__Exercise data__:
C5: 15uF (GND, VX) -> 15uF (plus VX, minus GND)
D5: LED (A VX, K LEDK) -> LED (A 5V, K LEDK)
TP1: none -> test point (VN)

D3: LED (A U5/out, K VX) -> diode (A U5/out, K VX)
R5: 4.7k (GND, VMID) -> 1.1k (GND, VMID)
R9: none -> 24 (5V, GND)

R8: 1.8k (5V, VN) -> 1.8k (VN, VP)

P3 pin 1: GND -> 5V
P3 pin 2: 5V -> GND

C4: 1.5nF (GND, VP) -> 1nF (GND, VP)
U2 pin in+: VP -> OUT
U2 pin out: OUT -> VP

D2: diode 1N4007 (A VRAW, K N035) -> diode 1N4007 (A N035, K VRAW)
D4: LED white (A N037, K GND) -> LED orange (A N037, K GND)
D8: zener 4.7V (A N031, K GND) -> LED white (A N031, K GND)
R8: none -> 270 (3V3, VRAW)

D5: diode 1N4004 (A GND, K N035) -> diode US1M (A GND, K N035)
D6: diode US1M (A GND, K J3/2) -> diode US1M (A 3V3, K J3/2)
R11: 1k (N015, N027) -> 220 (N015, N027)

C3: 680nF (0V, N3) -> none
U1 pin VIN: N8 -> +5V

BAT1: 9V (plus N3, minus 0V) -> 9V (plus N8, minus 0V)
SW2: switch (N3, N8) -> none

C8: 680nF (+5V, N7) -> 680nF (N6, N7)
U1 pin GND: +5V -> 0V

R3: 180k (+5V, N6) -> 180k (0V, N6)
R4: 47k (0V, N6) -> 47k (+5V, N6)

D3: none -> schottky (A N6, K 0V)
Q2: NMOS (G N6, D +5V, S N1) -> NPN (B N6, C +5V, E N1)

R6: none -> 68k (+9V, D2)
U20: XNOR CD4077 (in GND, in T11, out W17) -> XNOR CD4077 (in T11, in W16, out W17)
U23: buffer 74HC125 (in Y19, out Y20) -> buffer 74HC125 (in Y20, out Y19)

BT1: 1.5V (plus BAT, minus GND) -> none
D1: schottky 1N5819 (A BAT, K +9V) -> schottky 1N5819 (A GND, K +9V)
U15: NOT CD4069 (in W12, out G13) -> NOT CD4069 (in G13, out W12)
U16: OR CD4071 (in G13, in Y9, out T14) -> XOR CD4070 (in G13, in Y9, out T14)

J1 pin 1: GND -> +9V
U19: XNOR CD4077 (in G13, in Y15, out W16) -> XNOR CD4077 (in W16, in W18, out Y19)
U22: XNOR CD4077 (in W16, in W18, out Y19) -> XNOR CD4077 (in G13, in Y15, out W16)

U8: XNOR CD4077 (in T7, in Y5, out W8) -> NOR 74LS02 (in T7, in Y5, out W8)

__Activity__: Could you write out the full data verbatim?

__Finished task__:
C5: 15uF (GND, VX) -> 15uF (plus VX, minus GND)
D5: LED (A VX, K LEDK) -> LED (A 5V, K LEDK)
TP1: none -> test point (VN)

D3: LED (A U5/out, K VX) -> diode (A U5/out, K VX)
R5: 4.7k (GND, VMID) -> 1.1k (GND, VMID)
R9: none -> 24 (5V, GND)

R8: 1.8k (5V, VN) -> 1.8k (VN, VP)

P3 pin 1: GND -> 5V
P3 pin 2: 5V -> GND

C4: 1.5nF (GND, VP) -> 1nF (GND, VP)
U2 pin in+: VP -> OUT
U2 pin out: OUT -> VP

D2: diode 1N4007 (A VRAW, K N035) -> diode 1N4007 (A N035, K VRAW)
D4: LED white (A N037, K GND) -> LED orange (A N037, K GND)
D8: zener 4.7V (A N031, K GND) -> LED white (A N031, K GND)
R8: none -> 270 (3V3, VRAW)

D5: diode 1N4004 (A GND, K N035) -> diode US1M (A GND, K N035)
D6: diode US1M (A GND, K J3/2) -> diode US1M (A 3V3, K J3/2)
R11: 1k (N015, N027) -> 220 (N015, N027)

C3: 680nF (0V, N3) -> none
U1 pin VIN: N8 -> +5V

BAT1: 9V (plus N3, minus 0V) -> 9V (plus N8, minus 0V)
SW2: switch (N3, N8) -> none

C8: 680nF (+5V, N7) -> 680nF (N6, N7)
U1 pin GND: +5V -> 0V

R3: 180k (+5V, N6) -> 180k (0V, N6)
R4: 47k (0V, N6) -> 47k (+5V, N6)

D3: none -> schottky (A N6, K 0V)
Q2: NMOS (G N6, D +5V, S N1) -> NPN (B N6, C +5V, E N1)

R6: none -> 68k (+9V, D2)
U20: XNOR CD4077 (in GND, in T11, out W17) -> XNOR CD4077 (in T11, in W16, out W17)
U23: buffer 74HC125 (in Y19, out Y20) -> buffer 74HC125 (in Y20, out Y19)

BT1: 1.5V (plus BAT, minus GND) -> none
D1: schottky 1N5819 (A BAT, K +9V) -> schottky 1N5819 (A GND, K +9V)
U15: NOT CD4069 (in W12, out G13) -> NOT CD4069 (in G13, out W12)
U16: OR CD4071 (in G13, in Y9, out T14) -> XOR CD4070 (in G13, in Y9, out T14)

J1 pin 1: GND -> +9V
U19: XNOR CD4077 (in G13, in Y15, out W16) -> XNOR CD4077 (in W16, in W18, out Y19)
U22: XNOR CD4077 (in W16, in W18, out Y19) -> XNOR CD4077 (in G13, in Y15, out W16)

U8: XNOR CD4077 (in T7, in Y5, out W8) -> NOR 74LS02 (in T7, in Y5, out W8)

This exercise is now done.